▶ [WHAT YOU SHOULD DO]:
Give back exactly the lines of the material below that start at the line containing "The BlackCar at" and end at the line containing "The BlackDumbbell moved", and no others.

▶ [DATA EXCERPTS]:
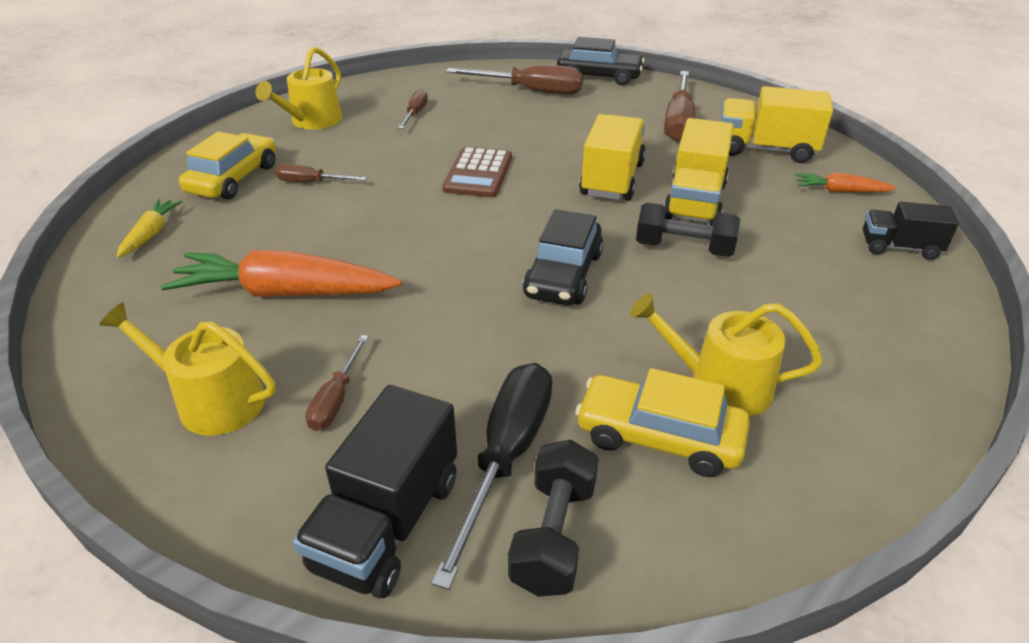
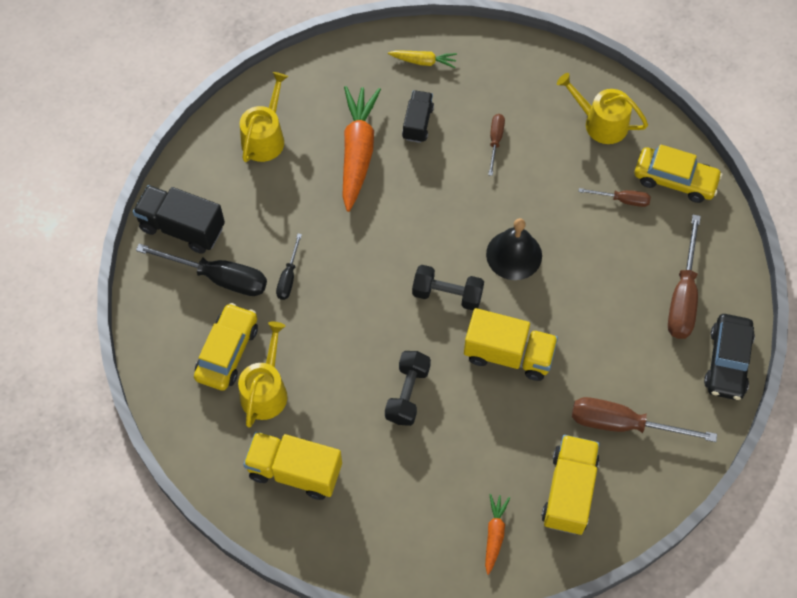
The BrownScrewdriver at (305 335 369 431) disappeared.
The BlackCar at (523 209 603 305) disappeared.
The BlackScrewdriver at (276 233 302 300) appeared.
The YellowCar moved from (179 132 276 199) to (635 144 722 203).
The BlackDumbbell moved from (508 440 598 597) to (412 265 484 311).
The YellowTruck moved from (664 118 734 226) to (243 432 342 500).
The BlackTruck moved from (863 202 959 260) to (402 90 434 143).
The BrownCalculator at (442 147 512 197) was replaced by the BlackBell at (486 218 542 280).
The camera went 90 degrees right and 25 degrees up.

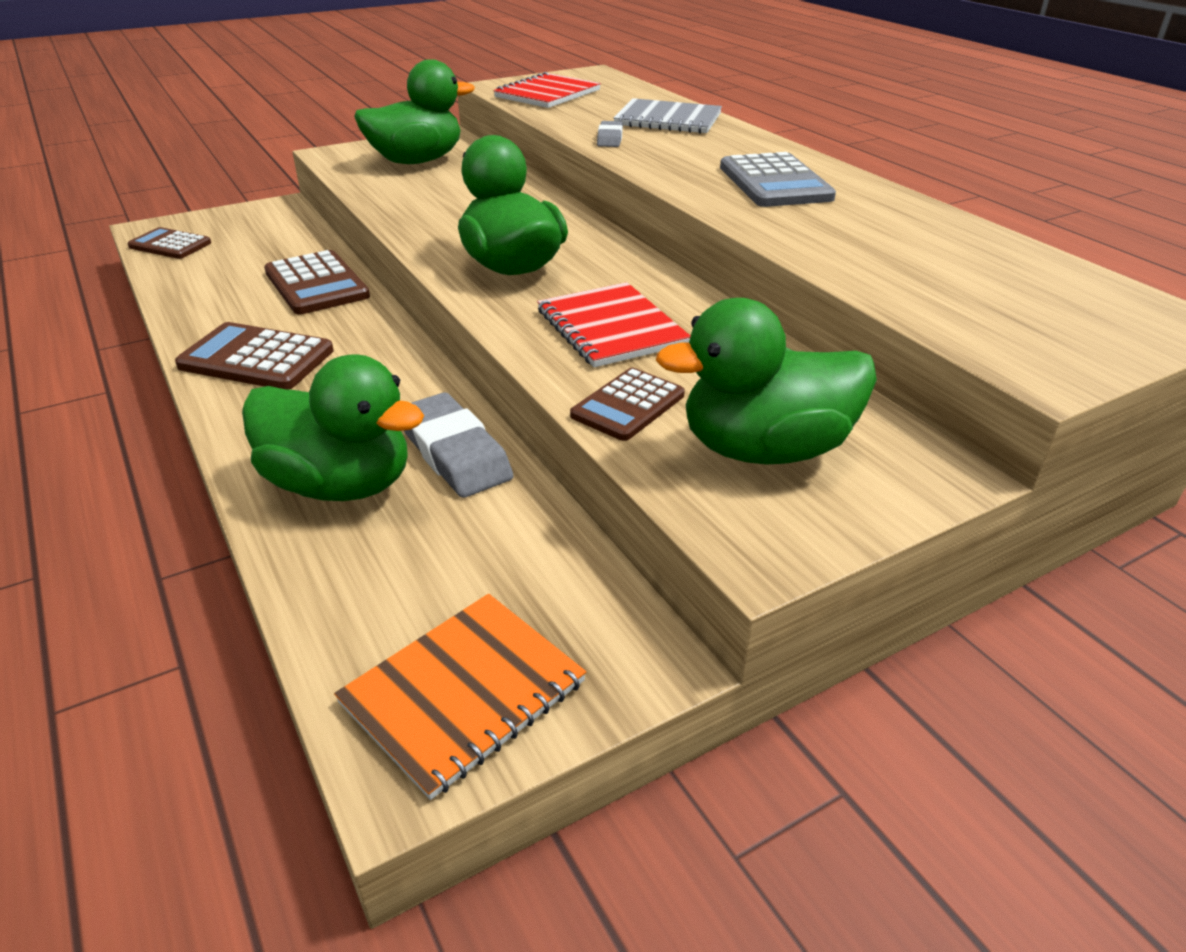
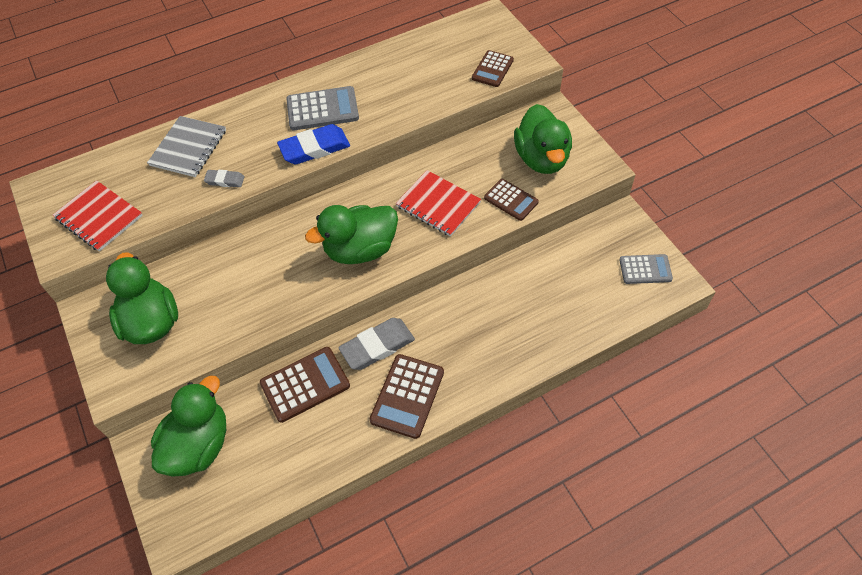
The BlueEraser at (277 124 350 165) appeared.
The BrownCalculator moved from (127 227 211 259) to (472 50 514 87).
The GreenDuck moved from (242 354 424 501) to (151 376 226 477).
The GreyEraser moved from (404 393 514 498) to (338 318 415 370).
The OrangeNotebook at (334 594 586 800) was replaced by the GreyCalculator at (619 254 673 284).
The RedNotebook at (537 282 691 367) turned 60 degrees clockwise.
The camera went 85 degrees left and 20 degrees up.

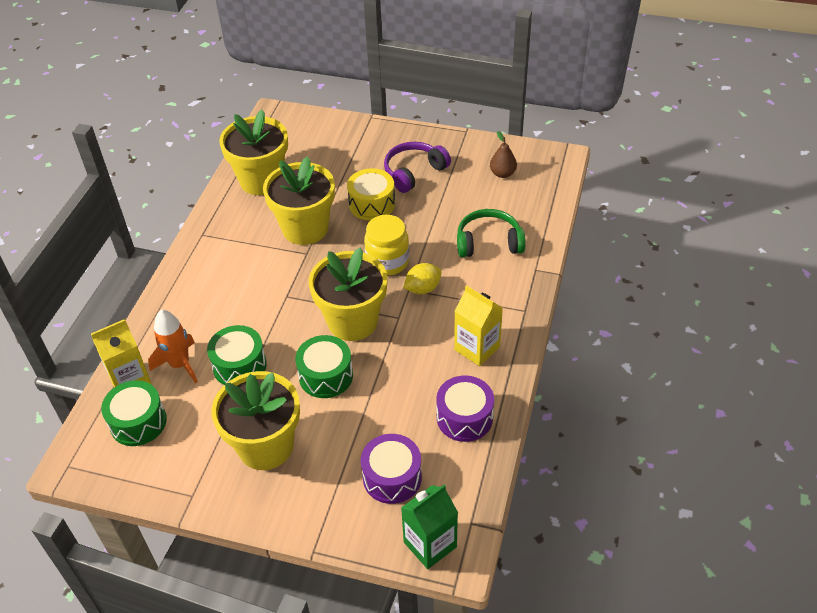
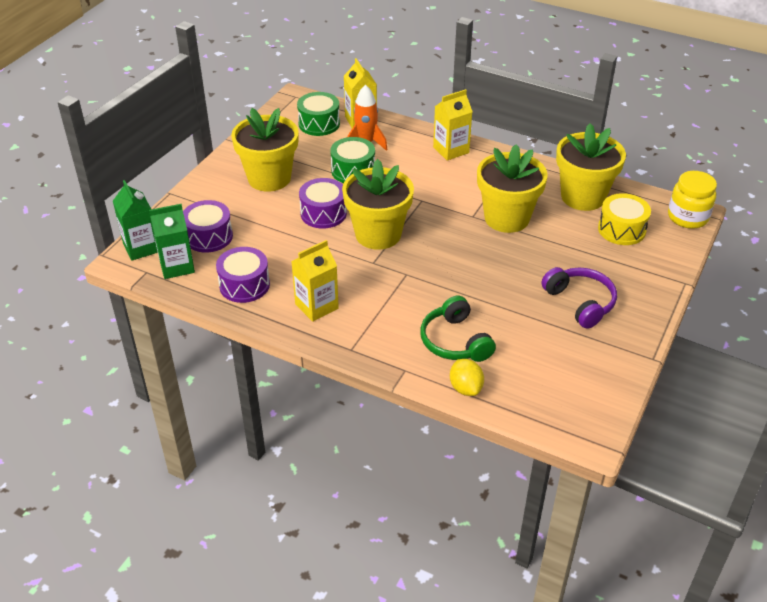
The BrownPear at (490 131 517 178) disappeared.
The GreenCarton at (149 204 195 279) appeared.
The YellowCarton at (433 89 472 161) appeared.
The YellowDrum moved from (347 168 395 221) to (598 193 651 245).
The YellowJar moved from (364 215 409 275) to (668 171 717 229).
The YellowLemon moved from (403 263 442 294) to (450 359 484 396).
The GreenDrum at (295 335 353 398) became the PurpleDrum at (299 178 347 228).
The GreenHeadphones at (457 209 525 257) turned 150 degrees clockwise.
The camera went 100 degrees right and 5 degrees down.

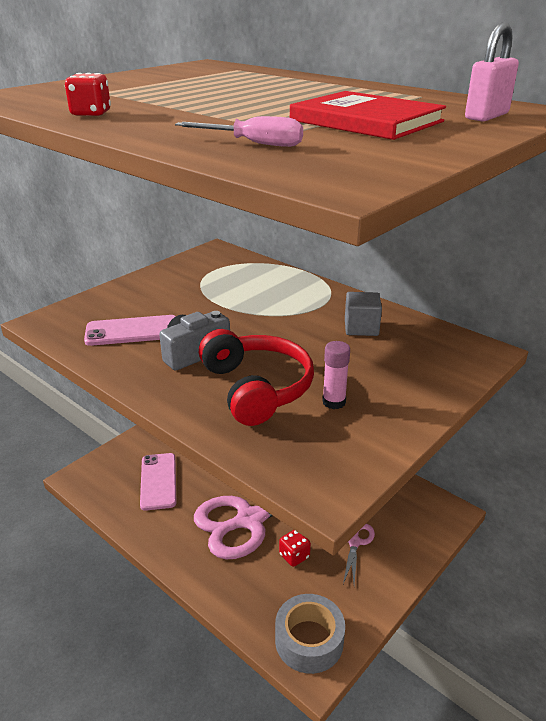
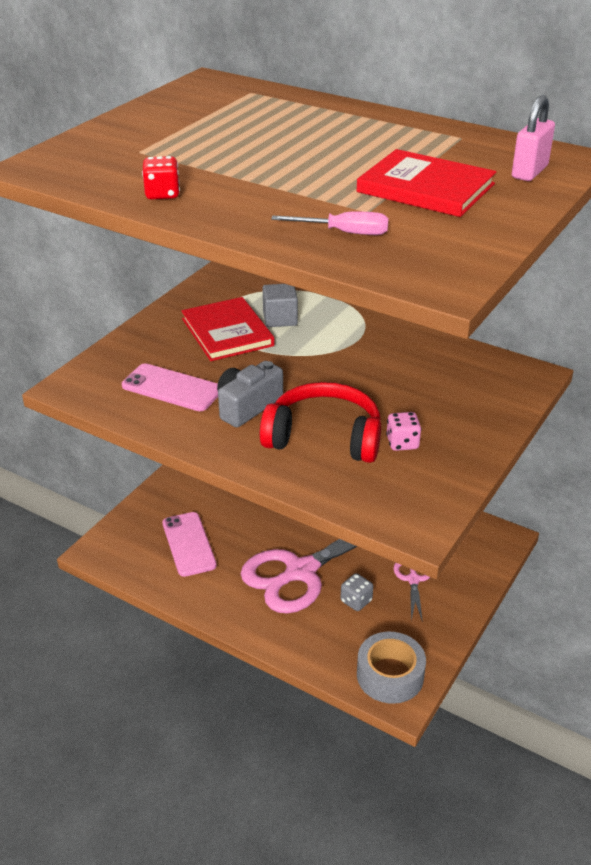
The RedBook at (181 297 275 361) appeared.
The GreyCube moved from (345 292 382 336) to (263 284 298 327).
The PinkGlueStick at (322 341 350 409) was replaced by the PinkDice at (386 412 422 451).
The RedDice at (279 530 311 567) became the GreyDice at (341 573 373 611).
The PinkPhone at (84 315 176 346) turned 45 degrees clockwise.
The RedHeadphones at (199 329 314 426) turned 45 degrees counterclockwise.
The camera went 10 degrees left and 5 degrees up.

▶ [RESPONSE TO THE EXERCISE]:
The BlackCar at (523 209 603 305) disappeared.
The BlackScrewdriver at (276 233 302 300) appeared.
The YellowCar moved from (179 132 276 199) to (635 144 722 203).
The BlackDumbbell moved from (508 440 598 597) to (412 265 484 311).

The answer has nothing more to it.